- [Exercise input]:
________________________

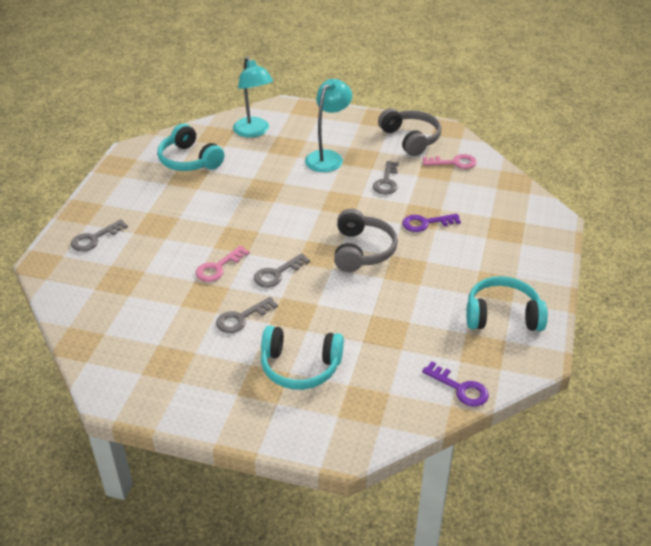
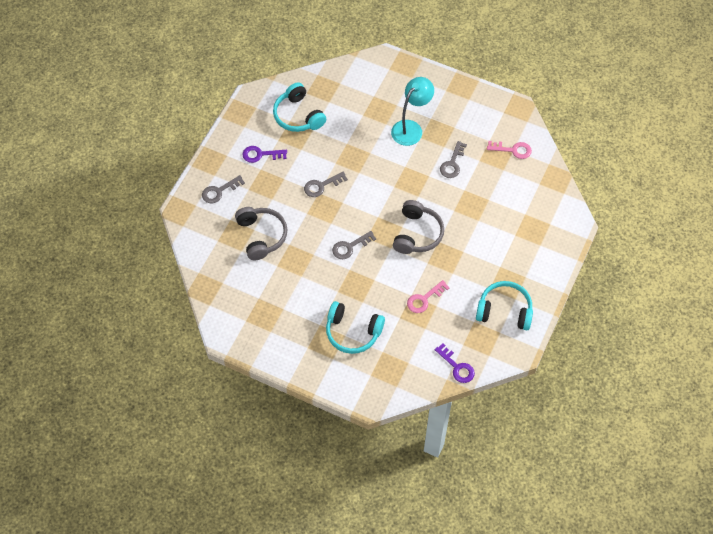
camera: 10 degrees right, 20 degrees up
(218, 267) = (308, 234): pink key -> pink key (424, 299)
(241, 318) = (318, 284): grey key -> grey key (321, 186)
(254, 132) = (355, 88): turquoise lamp -> none
(410, 139) = (484, 116): grey headphones -> grey headphones (261, 236)
(426, 223) = (472, 213): purple key -> purple key (260, 154)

________________________

- [Your goal]: Locate the word "grey" in the records above, and return each line that has it.

- [Written solution]:
(241, 318) = (318, 284): grey key -> grey key (321, 186)
(410, 139) = (484, 116): grey headphones -> grey headphones (261, 236)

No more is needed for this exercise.